**AIM OF THE TASK:** Could you set down exactly the lines of the data below, starting at the one that holds "U7: buffer 74HC125" and ending at the one that holds "X1: 12MHz (XI, XO) -> 12MHz (GND, XO)", both included, and only those?

Revision comparison data:
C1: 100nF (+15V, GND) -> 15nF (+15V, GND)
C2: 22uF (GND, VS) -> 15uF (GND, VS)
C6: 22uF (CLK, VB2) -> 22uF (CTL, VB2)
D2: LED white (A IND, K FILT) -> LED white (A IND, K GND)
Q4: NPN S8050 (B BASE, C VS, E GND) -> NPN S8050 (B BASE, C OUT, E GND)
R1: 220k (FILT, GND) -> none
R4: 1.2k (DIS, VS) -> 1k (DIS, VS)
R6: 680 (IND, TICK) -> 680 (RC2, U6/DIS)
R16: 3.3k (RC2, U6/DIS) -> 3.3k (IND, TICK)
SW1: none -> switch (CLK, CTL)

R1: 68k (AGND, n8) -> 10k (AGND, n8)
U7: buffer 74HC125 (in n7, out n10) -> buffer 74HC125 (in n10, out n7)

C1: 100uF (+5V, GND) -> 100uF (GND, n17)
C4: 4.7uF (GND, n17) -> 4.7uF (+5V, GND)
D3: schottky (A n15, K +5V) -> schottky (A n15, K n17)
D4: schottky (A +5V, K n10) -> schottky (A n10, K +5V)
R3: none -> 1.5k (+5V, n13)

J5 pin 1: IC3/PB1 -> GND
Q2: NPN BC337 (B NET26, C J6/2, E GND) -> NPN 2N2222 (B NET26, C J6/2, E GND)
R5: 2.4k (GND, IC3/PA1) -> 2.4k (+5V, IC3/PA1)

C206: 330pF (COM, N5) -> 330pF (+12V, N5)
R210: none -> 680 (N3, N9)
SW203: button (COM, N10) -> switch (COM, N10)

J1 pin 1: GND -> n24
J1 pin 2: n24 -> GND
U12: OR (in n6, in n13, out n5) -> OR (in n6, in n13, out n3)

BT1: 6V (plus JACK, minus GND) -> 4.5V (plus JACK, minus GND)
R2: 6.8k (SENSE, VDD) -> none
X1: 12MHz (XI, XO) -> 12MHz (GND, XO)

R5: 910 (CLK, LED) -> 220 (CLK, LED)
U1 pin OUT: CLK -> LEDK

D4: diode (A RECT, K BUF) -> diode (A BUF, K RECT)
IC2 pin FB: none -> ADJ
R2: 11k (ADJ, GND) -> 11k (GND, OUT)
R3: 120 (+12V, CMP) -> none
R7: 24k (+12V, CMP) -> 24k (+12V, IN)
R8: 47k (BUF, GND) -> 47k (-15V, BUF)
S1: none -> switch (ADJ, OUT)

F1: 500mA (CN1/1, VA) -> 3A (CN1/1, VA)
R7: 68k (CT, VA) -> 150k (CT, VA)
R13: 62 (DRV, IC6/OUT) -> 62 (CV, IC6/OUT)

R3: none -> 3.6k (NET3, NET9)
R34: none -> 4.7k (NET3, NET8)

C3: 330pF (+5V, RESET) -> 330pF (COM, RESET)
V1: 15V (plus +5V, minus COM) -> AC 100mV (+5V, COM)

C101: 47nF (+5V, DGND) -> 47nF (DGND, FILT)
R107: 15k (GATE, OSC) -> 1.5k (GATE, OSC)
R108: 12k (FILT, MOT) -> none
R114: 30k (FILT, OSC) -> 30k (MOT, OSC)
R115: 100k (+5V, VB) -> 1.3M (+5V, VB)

**YOUR SOLUTION:**
U7: buffer 74HC125 (in n7, out n10) -> buffer 74HC125 (in n10, out n7)

C1: 100uF (+5V, GND) -> 100uF (GND, n17)
C4: 4.7uF (GND, n17) -> 4.7uF (+5V, GND)
D3: schottky (A n15, K +5V) -> schottky (A n15, K n17)
D4: schottky (A +5V, K n10) -> schottky (A n10, K +5V)
R3: none -> 1.5k (+5V, n13)

J5 pin 1: IC3/PB1 -> GND
Q2: NPN BC337 (B NET26, C J6/2, E GND) -> NPN 2N2222 (B NET26, C J6/2, E GND)
R5: 2.4k (GND, IC3/PA1) -> 2.4k (+5V, IC3/PA1)

C206: 330pF (COM, N5) -> 330pF (+12V, N5)
R210: none -> 680 (N3, N9)
SW203: button (COM, N10) -> switch (COM, N10)

J1 pin 1: GND -> n24
J1 pin 2: n24 -> GND
U12: OR (in n6, in n13, out n5) -> OR (in n6, in n13, out n3)

BT1: 6V (plus JACK, minus GND) -> 4.5V (plus JACK, minus GND)
R2: 6.8k (SENSE, VDD) -> none
X1: 12MHz (XI, XO) -> 12MHz (GND, XO)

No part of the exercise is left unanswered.